Your task
Only the lines from the one with "star (black) (1st from left)" through the last line of the material below belong in the answer, copied exactly and without pictures.

════

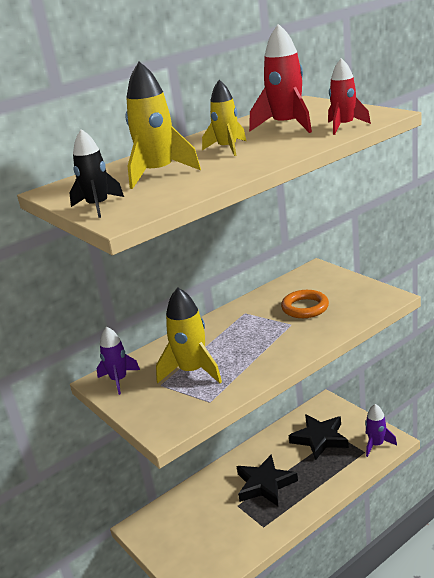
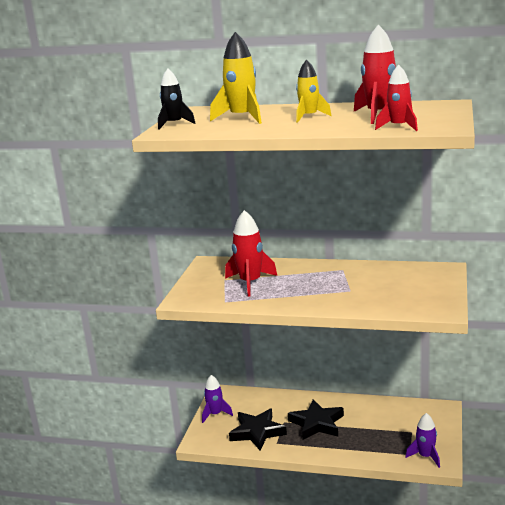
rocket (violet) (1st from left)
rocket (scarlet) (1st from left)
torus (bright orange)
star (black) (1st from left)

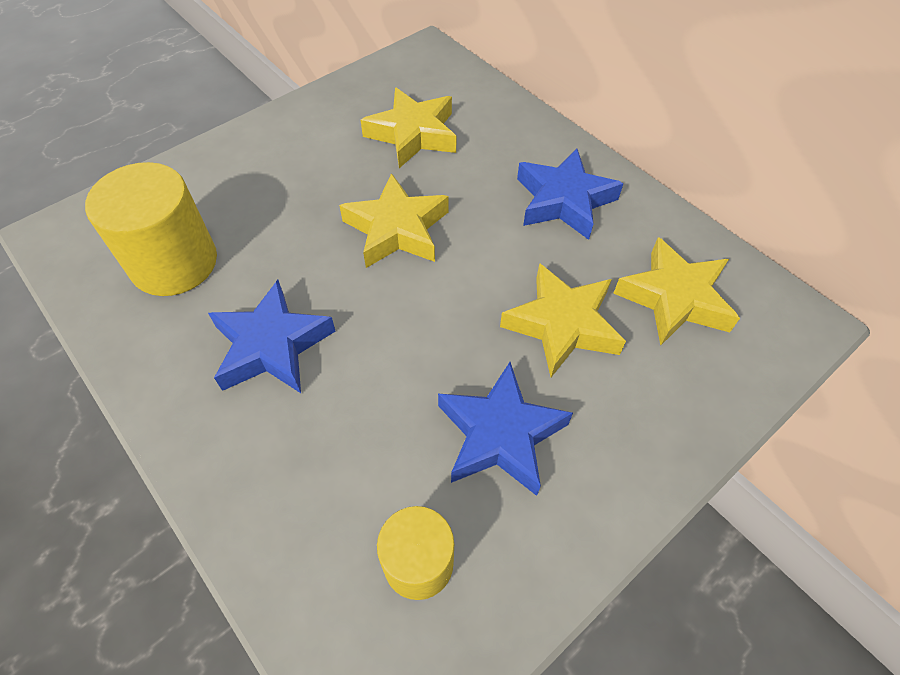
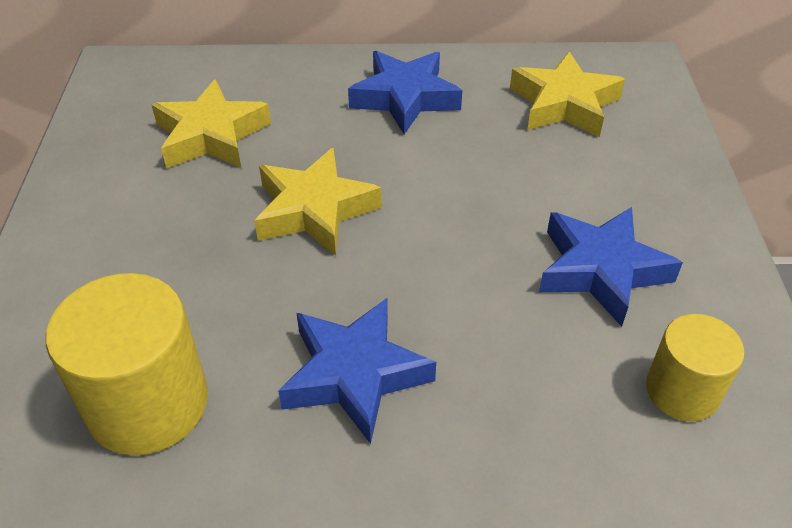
star (yellow) (3rd from left in the first image)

════

Finished task
star (black) (1st from left)

star (yellow) (3rd from left in the first image)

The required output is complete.